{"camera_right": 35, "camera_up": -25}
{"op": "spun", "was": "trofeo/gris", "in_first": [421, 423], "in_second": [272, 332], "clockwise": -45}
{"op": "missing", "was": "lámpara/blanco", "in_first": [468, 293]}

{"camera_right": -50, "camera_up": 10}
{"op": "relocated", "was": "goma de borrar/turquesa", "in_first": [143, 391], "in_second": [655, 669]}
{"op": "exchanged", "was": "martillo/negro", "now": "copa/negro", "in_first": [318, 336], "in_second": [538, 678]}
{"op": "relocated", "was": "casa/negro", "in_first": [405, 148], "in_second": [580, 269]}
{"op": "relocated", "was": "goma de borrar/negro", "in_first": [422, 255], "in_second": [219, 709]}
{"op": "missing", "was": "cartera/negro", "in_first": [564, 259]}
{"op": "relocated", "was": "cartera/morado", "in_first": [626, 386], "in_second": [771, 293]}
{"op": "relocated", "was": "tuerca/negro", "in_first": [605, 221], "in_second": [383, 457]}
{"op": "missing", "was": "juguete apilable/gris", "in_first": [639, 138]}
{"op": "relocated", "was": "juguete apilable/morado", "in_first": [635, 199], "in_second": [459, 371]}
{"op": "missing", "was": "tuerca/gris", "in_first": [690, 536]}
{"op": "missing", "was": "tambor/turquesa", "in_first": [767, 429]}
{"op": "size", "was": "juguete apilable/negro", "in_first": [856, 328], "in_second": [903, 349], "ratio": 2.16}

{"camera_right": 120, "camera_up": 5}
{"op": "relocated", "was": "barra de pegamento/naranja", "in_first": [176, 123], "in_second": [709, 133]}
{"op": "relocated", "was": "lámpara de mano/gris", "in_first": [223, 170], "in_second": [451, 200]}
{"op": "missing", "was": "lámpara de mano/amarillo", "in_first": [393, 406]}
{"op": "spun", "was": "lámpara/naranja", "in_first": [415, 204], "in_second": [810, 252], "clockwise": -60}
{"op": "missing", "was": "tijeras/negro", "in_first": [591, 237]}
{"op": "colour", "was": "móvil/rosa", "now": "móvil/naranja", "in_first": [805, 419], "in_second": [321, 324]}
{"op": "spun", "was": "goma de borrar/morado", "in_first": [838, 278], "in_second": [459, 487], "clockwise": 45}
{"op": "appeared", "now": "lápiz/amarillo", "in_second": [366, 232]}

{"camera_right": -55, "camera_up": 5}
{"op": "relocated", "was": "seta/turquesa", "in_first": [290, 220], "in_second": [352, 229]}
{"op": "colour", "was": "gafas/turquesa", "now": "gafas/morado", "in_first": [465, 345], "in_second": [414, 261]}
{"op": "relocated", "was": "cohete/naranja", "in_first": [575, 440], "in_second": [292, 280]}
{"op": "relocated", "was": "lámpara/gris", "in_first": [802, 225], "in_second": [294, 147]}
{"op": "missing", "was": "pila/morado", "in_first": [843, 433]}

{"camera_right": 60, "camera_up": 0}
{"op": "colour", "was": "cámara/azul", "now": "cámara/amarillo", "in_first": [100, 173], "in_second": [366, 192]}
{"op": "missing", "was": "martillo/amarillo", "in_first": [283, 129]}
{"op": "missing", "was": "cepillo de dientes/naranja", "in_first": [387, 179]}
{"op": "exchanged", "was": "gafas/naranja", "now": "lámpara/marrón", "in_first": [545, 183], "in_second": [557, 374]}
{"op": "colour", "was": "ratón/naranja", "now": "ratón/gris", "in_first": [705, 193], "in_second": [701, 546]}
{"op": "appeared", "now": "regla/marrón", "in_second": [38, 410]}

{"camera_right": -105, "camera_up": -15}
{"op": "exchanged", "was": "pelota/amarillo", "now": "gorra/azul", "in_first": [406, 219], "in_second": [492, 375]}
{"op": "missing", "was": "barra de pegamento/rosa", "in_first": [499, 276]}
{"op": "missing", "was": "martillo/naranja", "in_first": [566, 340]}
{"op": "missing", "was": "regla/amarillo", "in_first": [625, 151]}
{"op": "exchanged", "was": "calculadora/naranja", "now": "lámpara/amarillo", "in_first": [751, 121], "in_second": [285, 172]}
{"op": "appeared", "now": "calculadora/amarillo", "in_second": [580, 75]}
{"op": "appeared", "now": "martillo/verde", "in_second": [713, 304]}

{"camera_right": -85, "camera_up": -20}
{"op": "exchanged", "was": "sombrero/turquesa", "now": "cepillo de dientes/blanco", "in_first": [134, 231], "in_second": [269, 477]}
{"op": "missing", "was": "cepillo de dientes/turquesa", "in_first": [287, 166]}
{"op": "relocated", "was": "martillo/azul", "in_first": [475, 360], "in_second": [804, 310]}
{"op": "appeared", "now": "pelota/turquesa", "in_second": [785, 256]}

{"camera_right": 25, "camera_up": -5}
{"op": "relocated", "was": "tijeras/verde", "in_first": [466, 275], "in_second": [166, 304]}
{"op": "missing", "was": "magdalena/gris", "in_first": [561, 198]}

> [TASK INSTRUCTIONS]
Reproduce each entry from the records above, character for character.

> [WRITTEN REPLY]
{"camera_right": 35, "camera_up": -25}
{"op": "spun", "was": "trofeo/gris", "in_first": [421, 423], "in_second": [272, 332], "clockwise": -45}
{"op": "missing", "was": "lámpara/blanco", "in_first": [468, 293]}

{"camera_right": -50, "camera_up": 10}
{"op": "relocated", "was": "goma de borrar/turquesa", "in_first": [143, 391], "in_second": [655, 669]}
{"op": "exchanged", "was": "martillo/negro", "now": "copa/negro", "in_first": [318, 336], "in_second": [538, 678]}
{"op": "relocated", "was": "casa/negro", "in_first": [405, 148], "in_second": [580, 269]}
{"op": "relocated", "was": "goma de borrar/negro", "in_first": [422, 255], "in_second": [219, 709]}
{"op": "missing", "was": "cartera/negro", "in_first": [564, 259]}
{"op": "relocated", "was": "cartera/morado", "in_first": [626, 386], "in_second": [771, 293]}
{"op": "relocated", "was": "tuerca/negro", "in_first": [605, 221], "in_second": [383, 457]}
{"op": "missing", "was": "juguete apilable/gris", "in_first": [639, 138]}
{"op": "relocated", "was": "juguete apilable/morado", "in_first": [635, 199], "in_second": [459, 371]}
{"op": "missing", "was": "tuerca/gris", "in_first": [690, 536]}
{"op": "missing", "was": "tambor/turquesa", "in_first": [767, 429]}
{"op": "size", "was": "juguete apilable/negro", "in_first": [856, 328], "in_second": [903, 349], "ratio": 2.16}

{"camera_right": 120, "camera_up": 5}
{"op": "relocated", "was": "barra de pegamento/naranja", "in_first": [176, 123], "in_second": [709, 133]}
{"op": "relocated", "was": "lámpara de mano/gris", "in_first": [223, 170], "in_second": [451, 200]}
{"op": "missing", "was": "lámpara de mano/amarillo", "in_first": [393, 406]}
{"op": "spun", "was": "lámpara/naranja", "in_first": [415, 204], "in_second": [810, 252], "clockwise": -60}
{"op": "missing", "was": "tijeras/negro", "in_first": [591, 237]}
{"op": "colour", "was": "móvil/rosa", "now": "móvil/naranja", "in_first": [805, 419], "in_second": [321, 324]}
{"op": "spun", "was": "goma de borrar/morado", "in_first": [838, 278], "in_second": [459, 487], "clockwise": 45}
{"op": "appeared", "now": "lápiz/amarillo", "in_second": [366, 232]}

{"camera_right": -55, "camera_up": 5}
{"op": "relocated", "was": "seta/turquesa", "in_first": [290, 220], "in_second": [352, 229]}
{"op": "colour", "was": "gafas/turquesa", "now": "gafas/morado", "in_first": [465, 345], "in_second": [414, 261]}
{"op": "relocated", "was": "cohete/naranja", "in_first": [575, 440], "in_second": [292, 280]}
{"op": "relocated", "was": "lámpara/gris", "in_first": [802, 225], "in_second": [294, 147]}
{"op": "missing", "was": "pila/morado", "in_first": [843, 433]}

{"camera_right": 60, "camera_up": 0}
{"op": "colour", "was": "cámara/azul", "now": "cámara/amarillo", "in_first": [100, 173], "in_second": [366, 192]}
{"op": "missing", "was": "martillo/amarillo", "in_first": [283, 129]}
{"op": "missing", "was": "cepillo de dientes/naranja", "in_first": [387, 179]}
{"op": "exchanged", "was": "gafas/naranja", "now": "lámpara/marrón", "in_first": [545, 183], "in_second": [557, 374]}
{"op": "colour", "was": "ratón/naranja", "now": "ratón/gris", "in_first": [705, 193], "in_second": [701, 546]}
{"op": "appeared", "now": "regla/marrón", "in_second": [38, 410]}

{"camera_right": -105, "camera_up": -15}
{"op": "exchanged", "was": "pelota/amarillo", "now": "gorra/azul", "in_first": [406, 219], "in_second": [492, 375]}
{"op": "missing", "was": "barra de pegamento/rosa", "in_first": [499, 276]}
{"op": "missing", "was": "martillo/naranja", "in_first": [566, 340]}
{"op": "missing", "was": "regla/amarillo", "in_first": [625, 151]}
{"op": "exchanged", "was": "calculadora/naranja", "now": "lámpara/amarillo", "in_first": [751, 121], "in_second": [285, 172]}
{"op": "appeared", "now": "calculadora/amarillo", "in_second": [580, 75]}
{"op": "appeared", "now": "martillo/verde", "in_second": [713, 304]}

{"camera_right": -85, "camera_up": -20}
{"op": "exchanged", "was": "sombrero/turquesa", "now": "cepillo de dientes/blanco", "in_first": [134, 231], "in_second": [269, 477]}
{"op": "missing", "was": "cepillo de dientes/turquesa", "in_first": [287, 166]}
{"op": "relocated", "was": "martillo/azul", "in_first": [475, 360], "in_second": [804, 310]}
{"op": "appeared", "now": "pelota/turquesa", "in_second": [785, 256]}

{"camera_right": 25, "camera_up": -5}
{"op": "relocated", "was": "tijeras/verde", "in_first": [466, 275], "in_second": [166, 304]}
{"op": "missing", "was": "magdalena/gris", "in_first": [561, 198]}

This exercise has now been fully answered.